• _Directions for this task_:
Copy every line in the rows below word for word, omitting the pictures.

>> START Provided entries

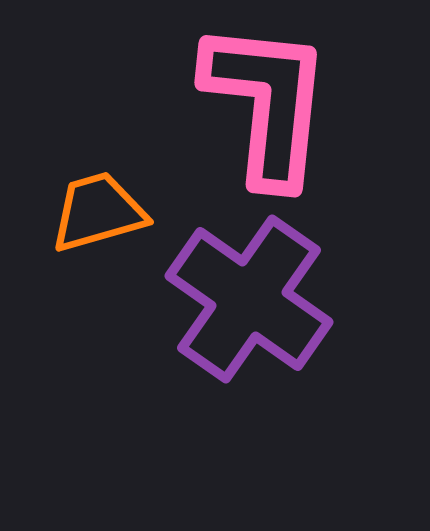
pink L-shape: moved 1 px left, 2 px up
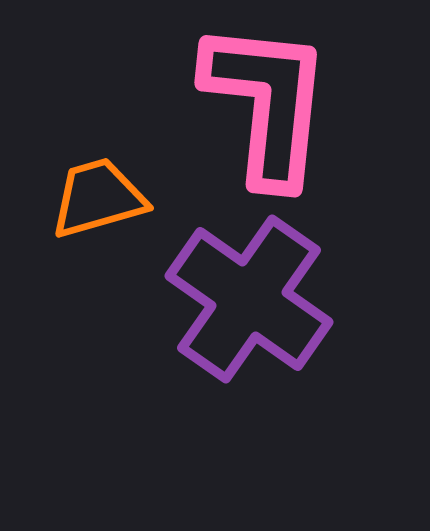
orange trapezoid: moved 14 px up
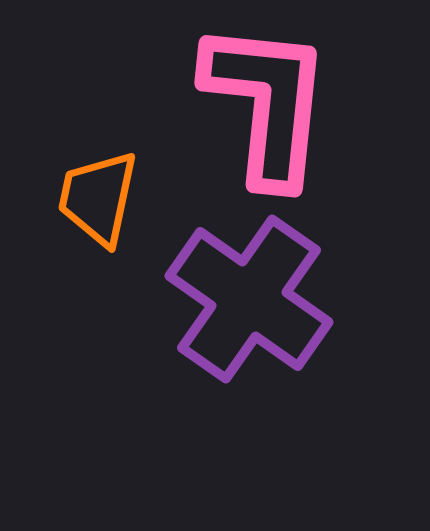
orange trapezoid: rotated 62 degrees counterclockwise
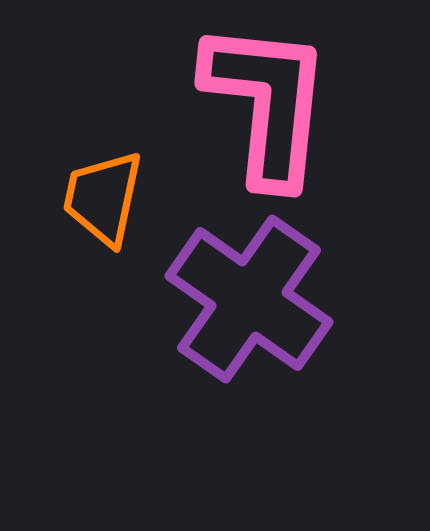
orange trapezoid: moved 5 px right
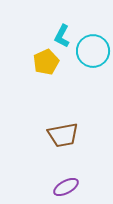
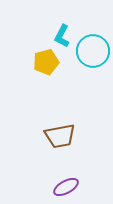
yellow pentagon: rotated 10 degrees clockwise
brown trapezoid: moved 3 px left, 1 px down
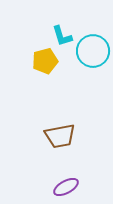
cyan L-shape: rotated 45 degrees counterclockwise
yellow pentagon: moved 1 px left, 1 px up
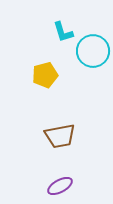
cyan L-shape: moved 1 px right, 4 px up
yellow pentagon: moved 14 px down
purple ellipse: moved 6 px left, 1 px up
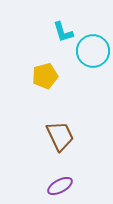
yellow pentagon: moved 1 px down
brown trapezoid: rotated 104 degrees counterclockwise
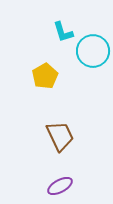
yellow pentagon: rotated 15 degrees counterclockwise
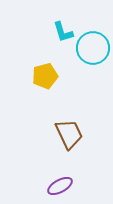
cyan circle: moved 3 px up
yellow pentagon: rotated 15 degrees clockwise
brown trapezoid: moved 9 px right, 2 px up
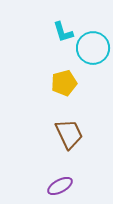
yellow pentagon: moved 19 px right, 7 px down
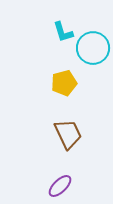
brown trapezoid: moved 1 px left
purple ellipse: rotated 15 degrees counterclockwise
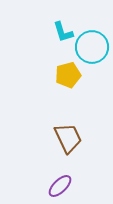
cyan circle: moved 1 px left, 1 px up
yellow pentagon: moved 4 px right, 8 px up
brown trapezoid: moved 4 px down
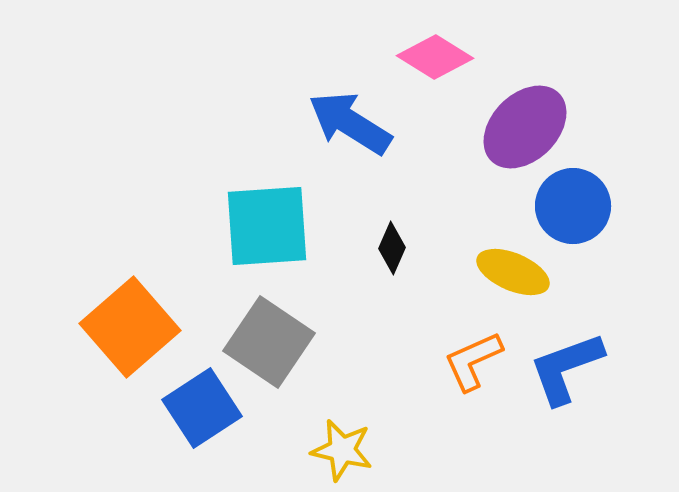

>> END Provided entries

• _Complete output_:
pink L-shape: moved 1 px left, 2 px up
orange trapezoid: moved 14 px up
orange trapezoid: rotated 62 degrees counterclockwise
orange trapezoid: moved 5 px right
yellow pentagon: rotated 10 degrees clockwise
brown trapezoid: moved 3 px left, 1 px down
cyan L-shape: rotated 45 degrees counterclockwise
yellow pentagon: moved 1 px left, 1 px up
cyan L-shape: moved 1 px right, 4 px up
yellow pentagon: moved 14 px down
purple ellipse: moved 6 px left, 1 px up
yellow pentagon: moved 1 px down
brown trapezoid: rotated 104 degrees counterclockwise
yellow pentagon: rotated 15 degrees counterclockwise
cyan circle: moved 3 px up
yellow pentagon: rotated 15 degrees clockwise
brown trapezoid: moved 9 px right, 2 px up
yellow pentagon: moved 19 px right, 7 px down
brown trapezoid: moved 1 px left
purple ellipse: rotated 15 degrees counterclockwise
cyan circle: moved 1 px left, 1 px up
yellow pentagon: moved 4 px right, 8 px up
brown trapezoid: moved 4 px down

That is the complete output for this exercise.